**SUPPLIED MATERIAL**
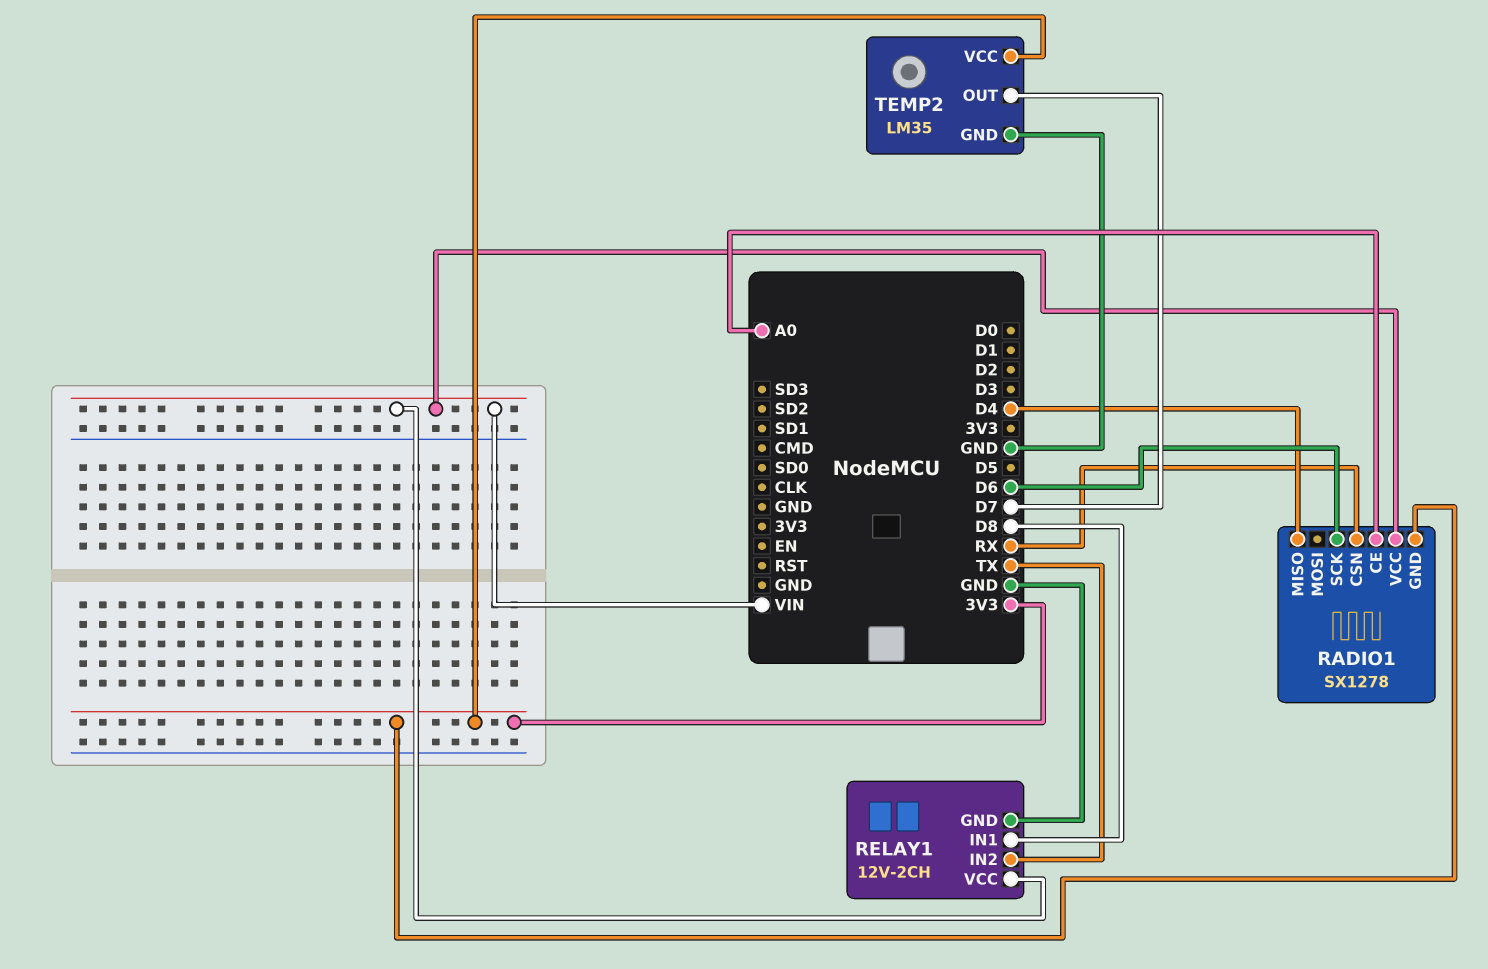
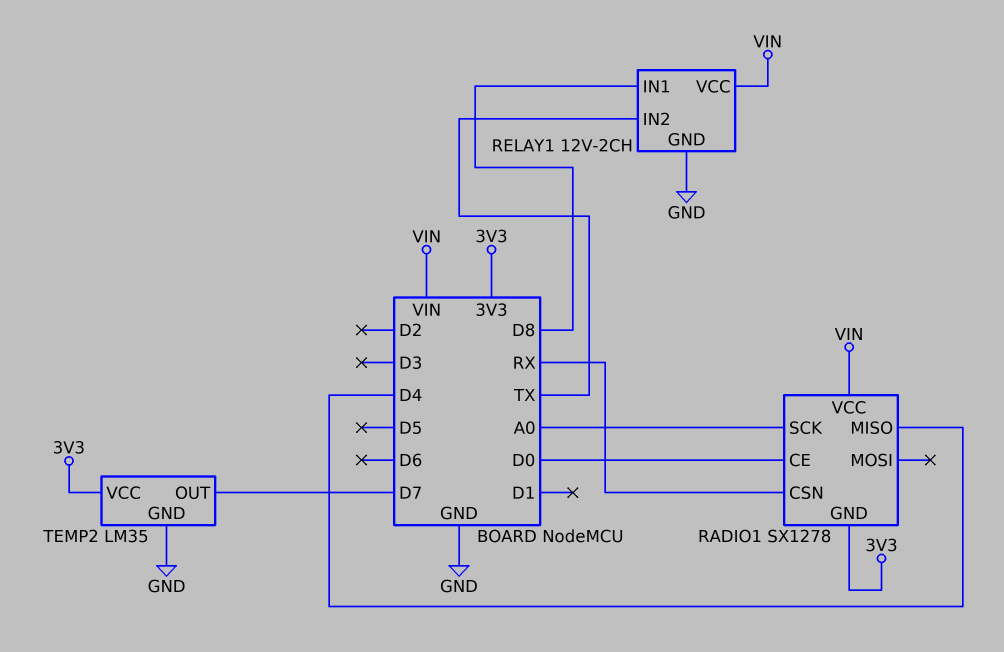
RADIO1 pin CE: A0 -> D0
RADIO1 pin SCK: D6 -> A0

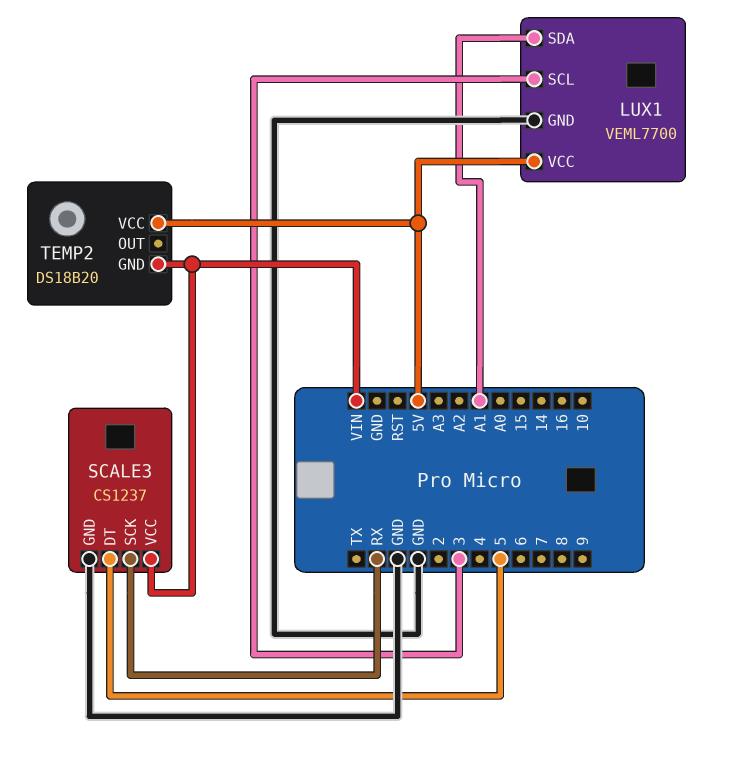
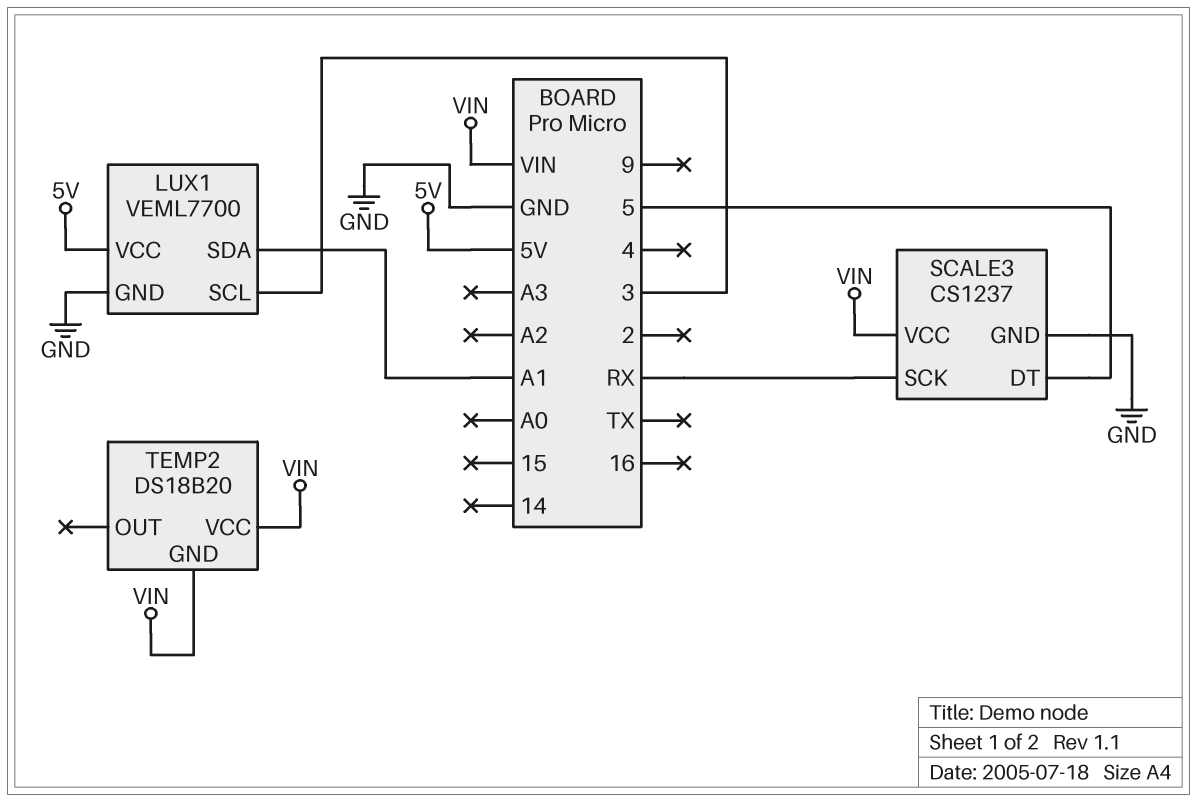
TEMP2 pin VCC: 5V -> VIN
--
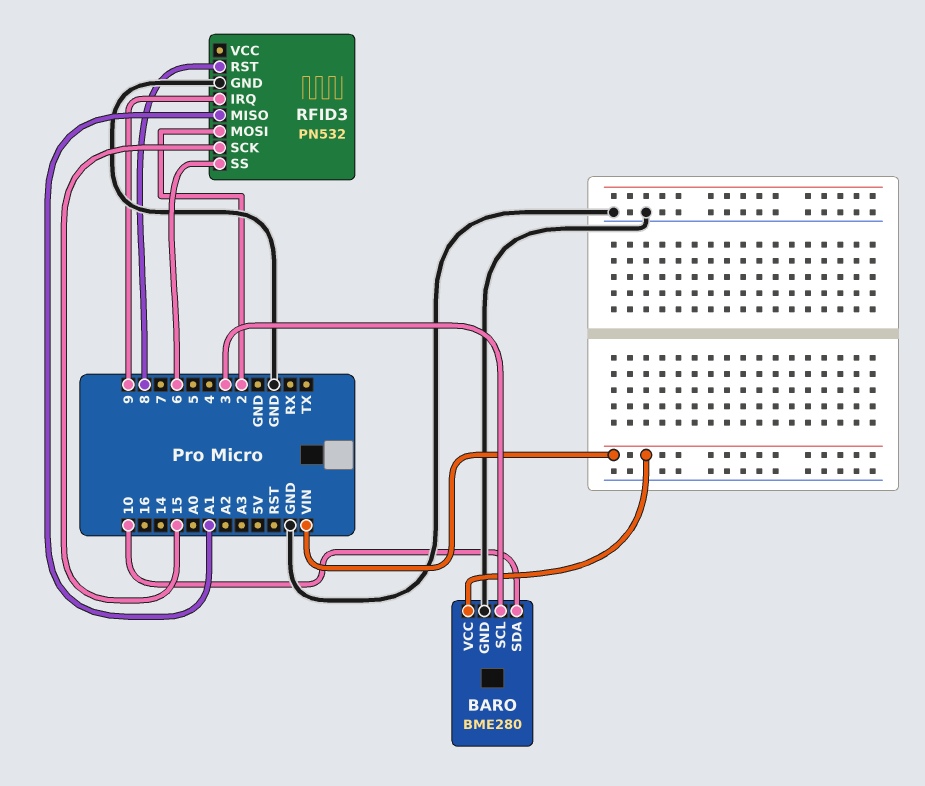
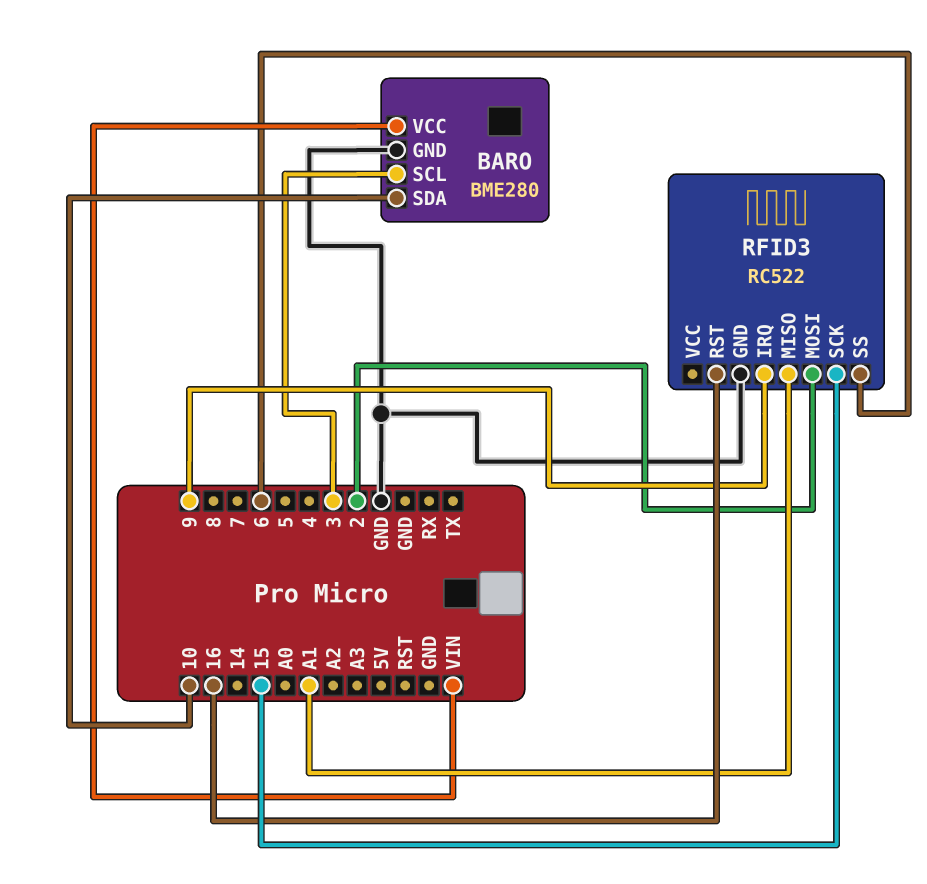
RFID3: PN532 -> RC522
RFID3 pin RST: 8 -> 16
...
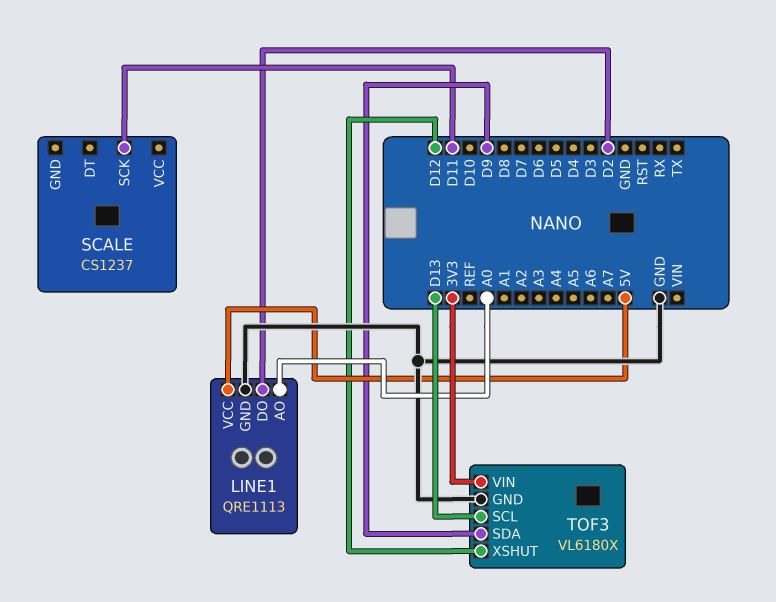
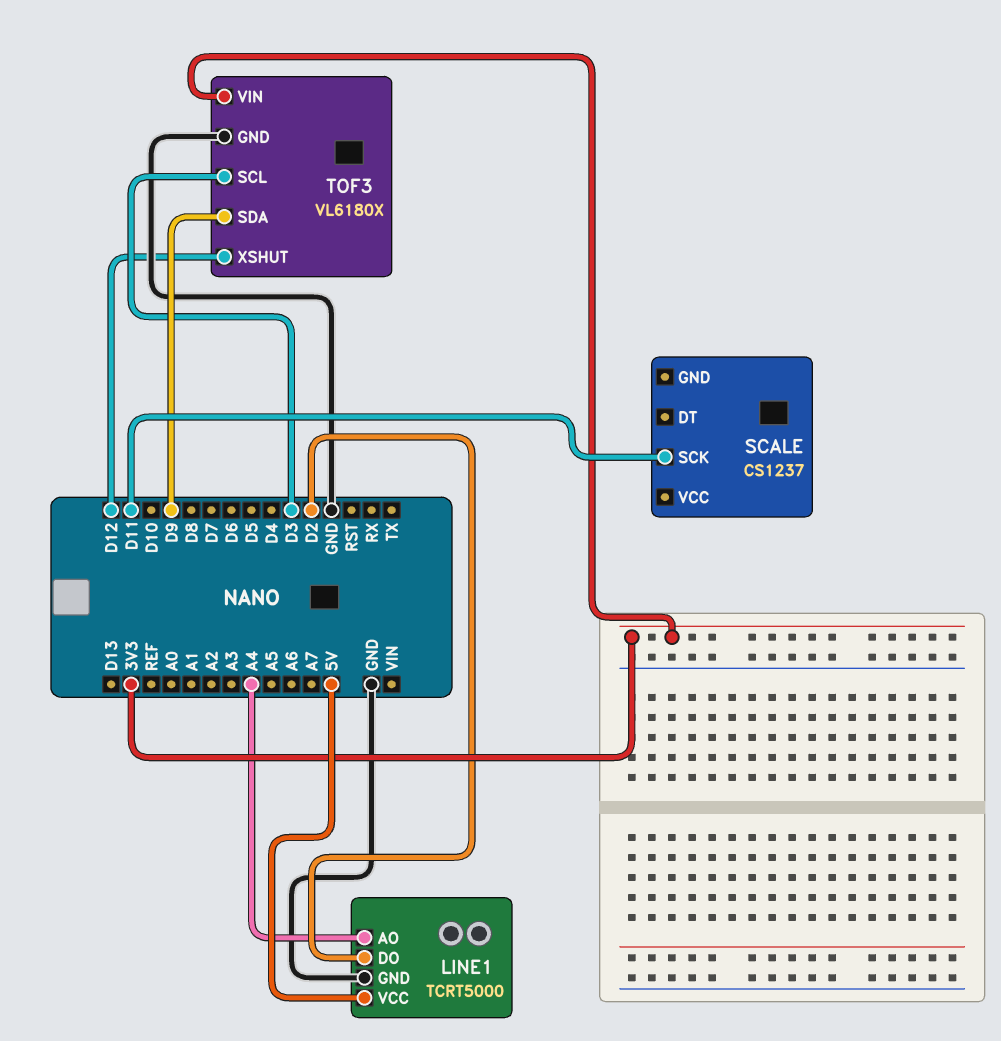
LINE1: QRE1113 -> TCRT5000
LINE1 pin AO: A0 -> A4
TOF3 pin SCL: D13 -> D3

**PROBLEM STATEMENT**
To complete this exercise, transcribe exactly the lines above from the one that holds "RADIO1 pin CE: A0 -> D0" through the one that holds "TEMP2 pin VCC: 5V -> VIN". Pictures stay out.

**ANSWER SECTION**
RADIO1 pin CE: A0 -> D0
RADIO1 pin SCK: D6 -> A0

TEMP2 pin VCC: 5V -> VIN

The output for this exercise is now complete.